Top of RECORDS FOR THE EXERCISE
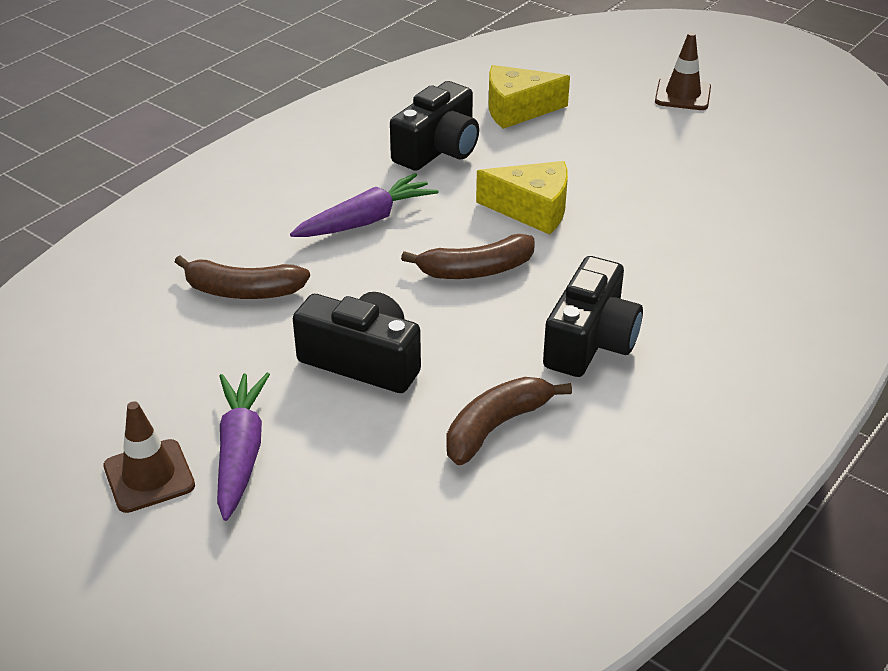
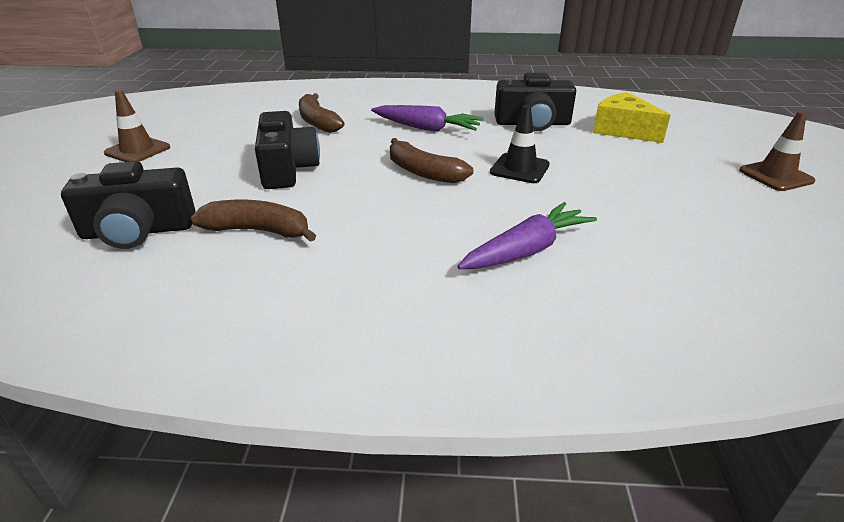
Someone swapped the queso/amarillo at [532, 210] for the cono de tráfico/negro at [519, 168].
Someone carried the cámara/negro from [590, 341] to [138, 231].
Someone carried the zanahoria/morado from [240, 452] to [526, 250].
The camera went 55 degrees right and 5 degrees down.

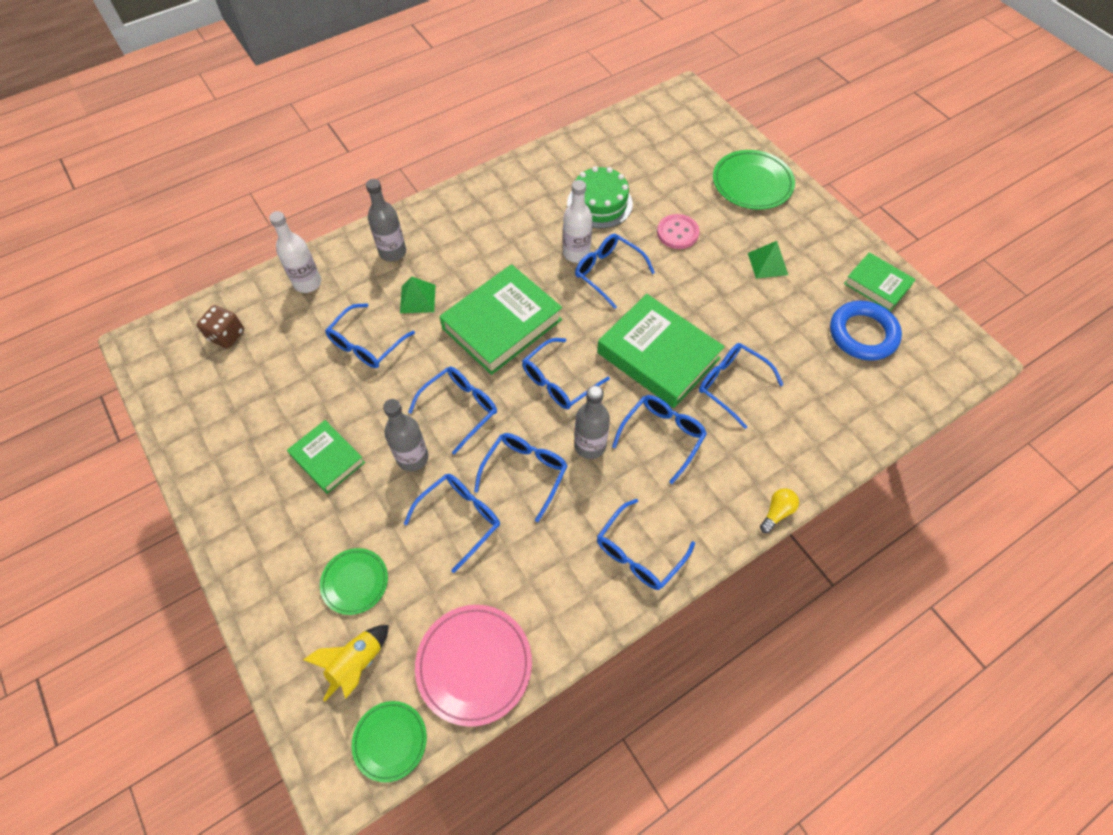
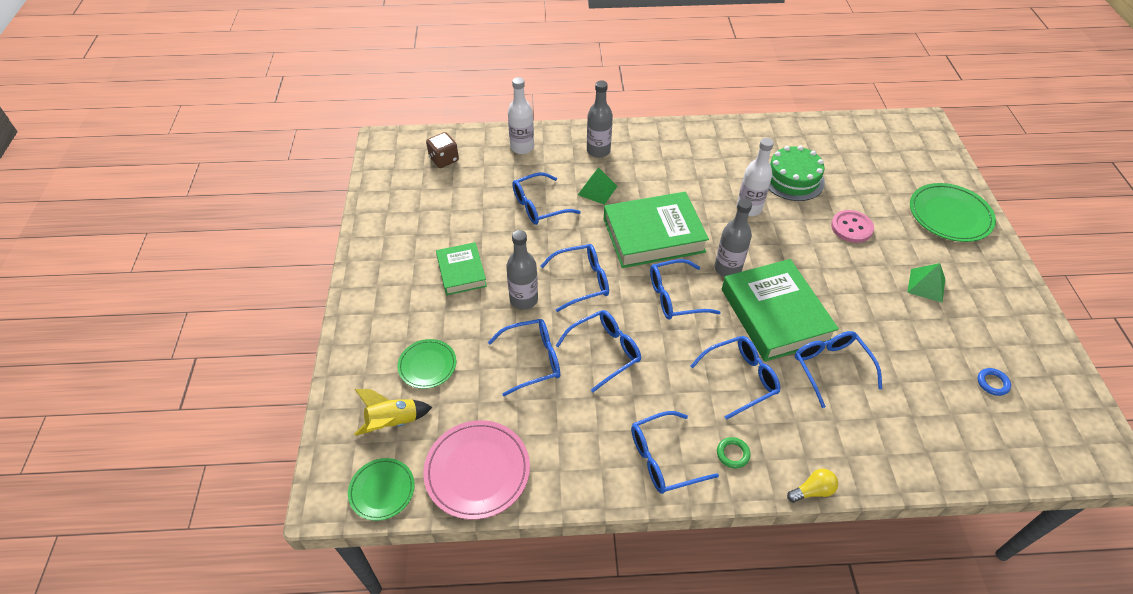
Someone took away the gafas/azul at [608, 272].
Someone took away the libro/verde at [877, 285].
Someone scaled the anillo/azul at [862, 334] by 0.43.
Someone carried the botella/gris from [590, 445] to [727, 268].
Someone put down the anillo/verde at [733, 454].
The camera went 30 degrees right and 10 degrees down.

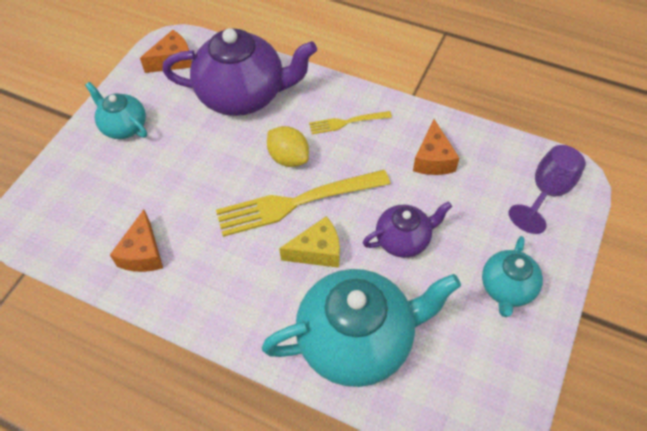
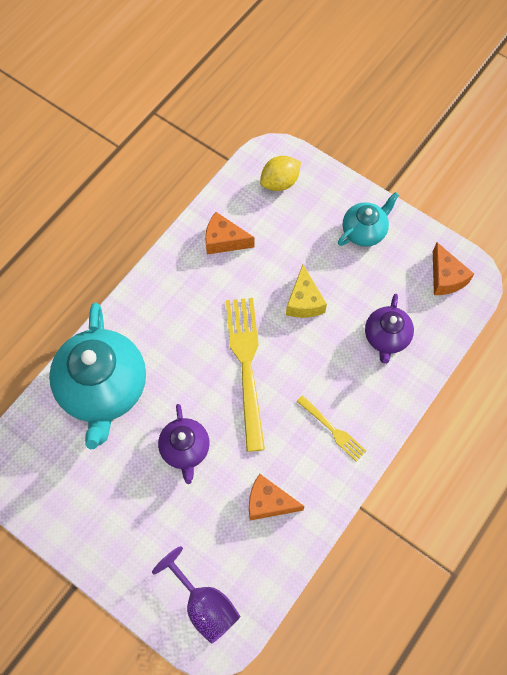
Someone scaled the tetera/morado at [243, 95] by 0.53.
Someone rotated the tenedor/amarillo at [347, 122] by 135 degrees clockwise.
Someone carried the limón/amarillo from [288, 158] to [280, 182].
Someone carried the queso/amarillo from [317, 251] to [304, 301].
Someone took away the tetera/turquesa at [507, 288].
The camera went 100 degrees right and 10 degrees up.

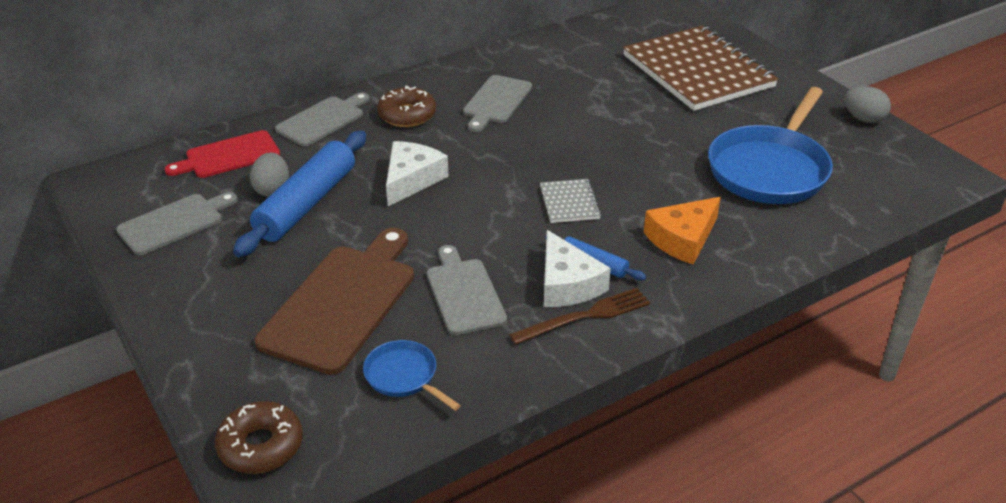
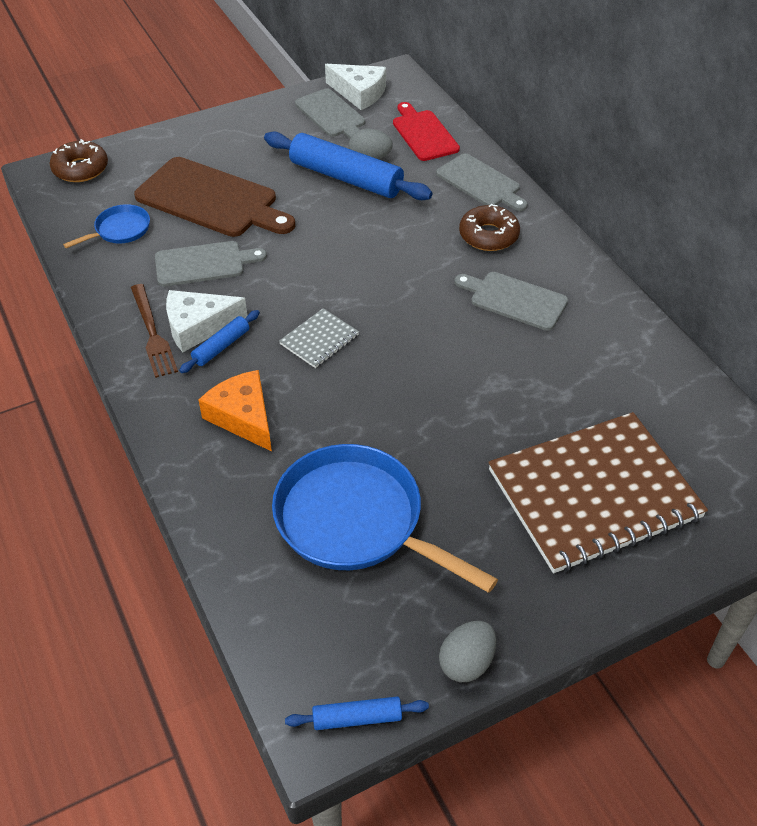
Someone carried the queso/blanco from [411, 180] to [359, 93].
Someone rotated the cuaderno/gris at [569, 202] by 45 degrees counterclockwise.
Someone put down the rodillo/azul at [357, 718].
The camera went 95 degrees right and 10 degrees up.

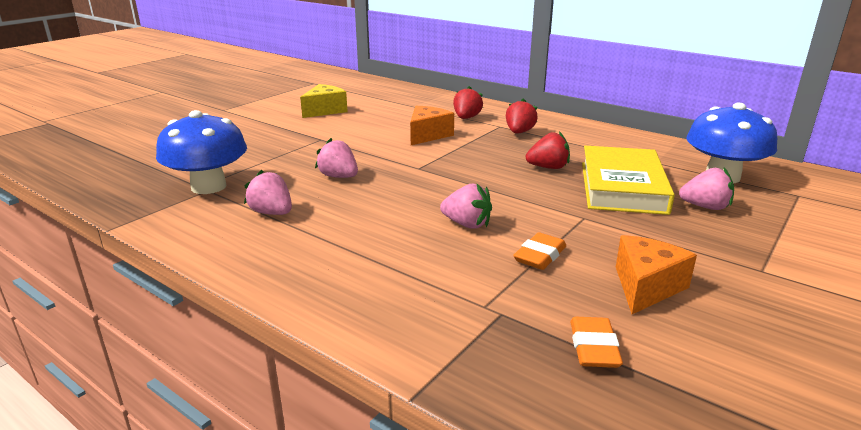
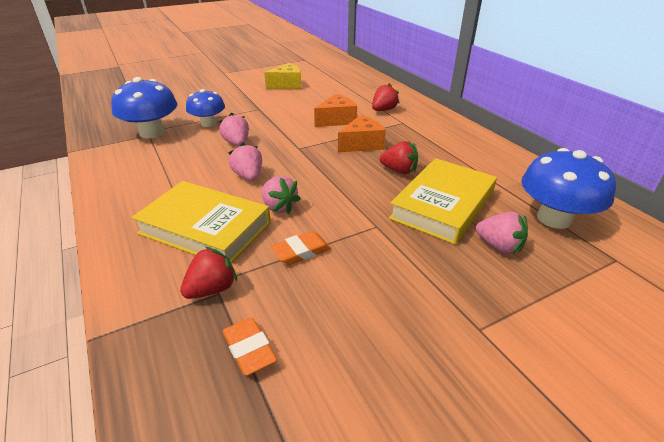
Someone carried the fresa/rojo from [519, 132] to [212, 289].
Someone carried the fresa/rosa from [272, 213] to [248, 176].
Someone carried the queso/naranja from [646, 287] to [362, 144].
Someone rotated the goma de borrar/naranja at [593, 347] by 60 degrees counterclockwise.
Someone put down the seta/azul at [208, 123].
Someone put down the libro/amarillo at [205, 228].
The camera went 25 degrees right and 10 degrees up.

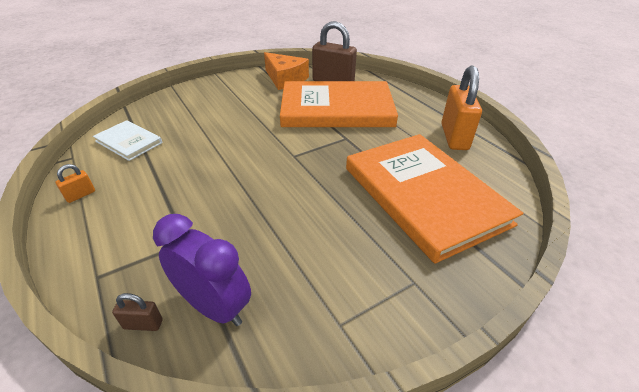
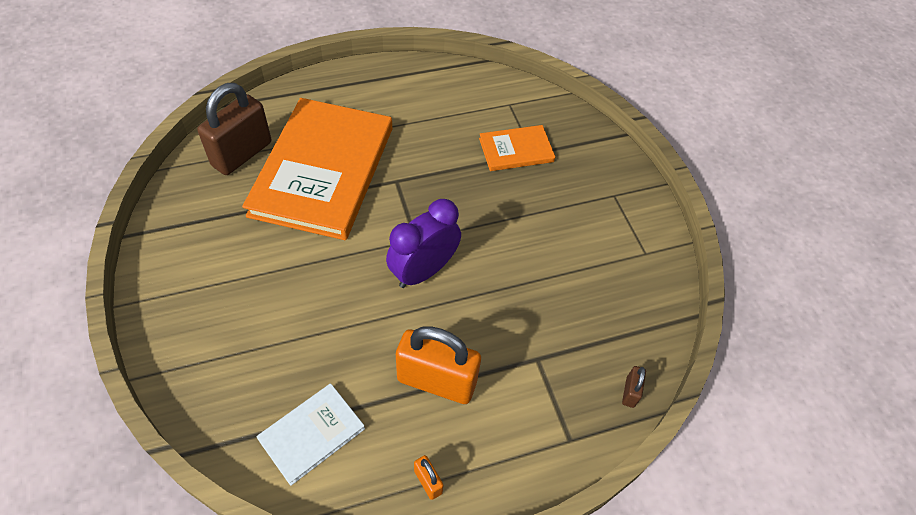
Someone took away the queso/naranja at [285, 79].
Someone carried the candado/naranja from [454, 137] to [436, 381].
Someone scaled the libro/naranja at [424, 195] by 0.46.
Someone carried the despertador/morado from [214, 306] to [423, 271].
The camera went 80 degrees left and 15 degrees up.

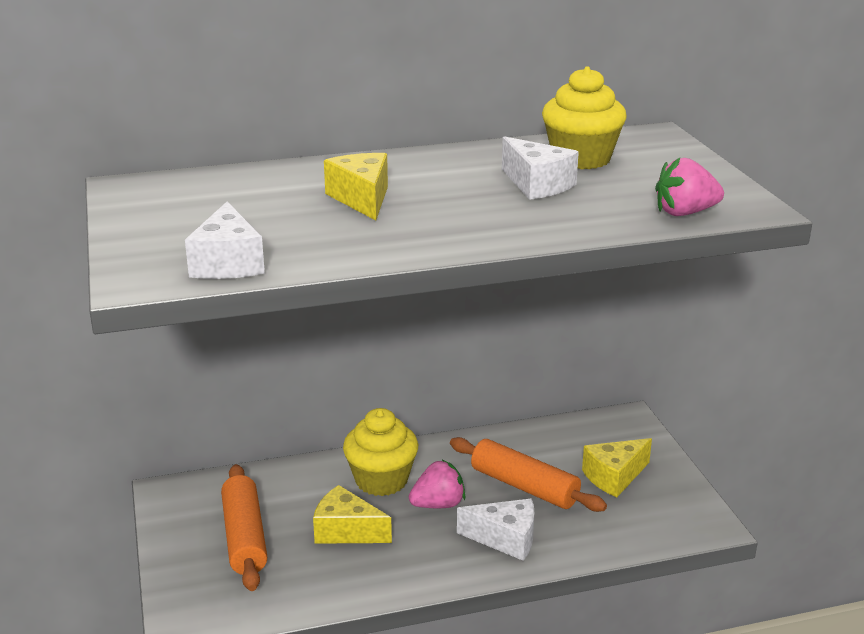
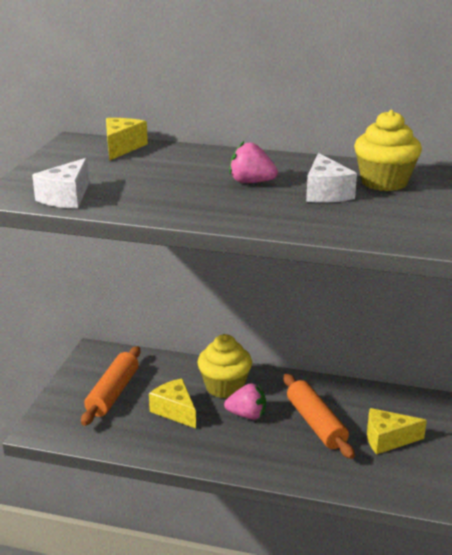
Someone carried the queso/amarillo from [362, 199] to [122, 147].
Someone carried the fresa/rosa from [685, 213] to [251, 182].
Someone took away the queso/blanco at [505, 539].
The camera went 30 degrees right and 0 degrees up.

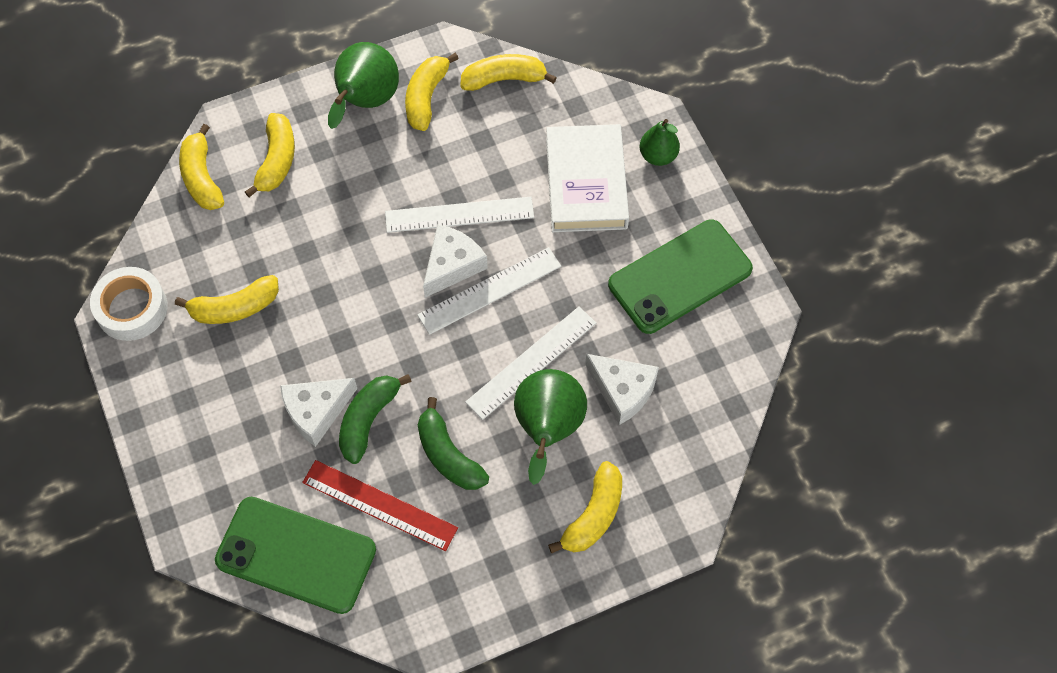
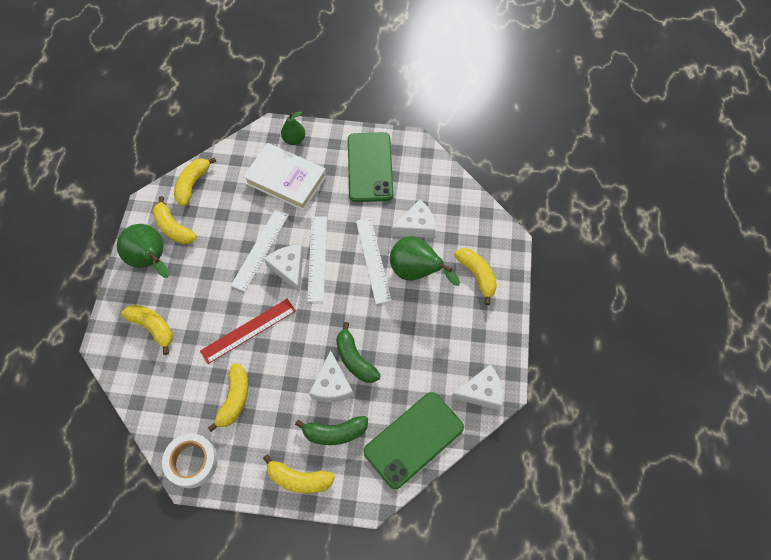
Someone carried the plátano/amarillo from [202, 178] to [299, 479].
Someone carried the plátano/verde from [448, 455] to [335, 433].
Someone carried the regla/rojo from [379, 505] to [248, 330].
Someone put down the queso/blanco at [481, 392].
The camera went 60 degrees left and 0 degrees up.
Bottom of RECORDS FOR THE EXERCISE
[YOUR GOAL] Which lines above carry the string "negro"? Copy those lines.

[RESPONSE]
Someone swapped the queso/amarillo at [532, 210] for the cono de tráfico/negro at [519, 168].
Someone carried the cámara/negro from [590, 341] to [138, 231].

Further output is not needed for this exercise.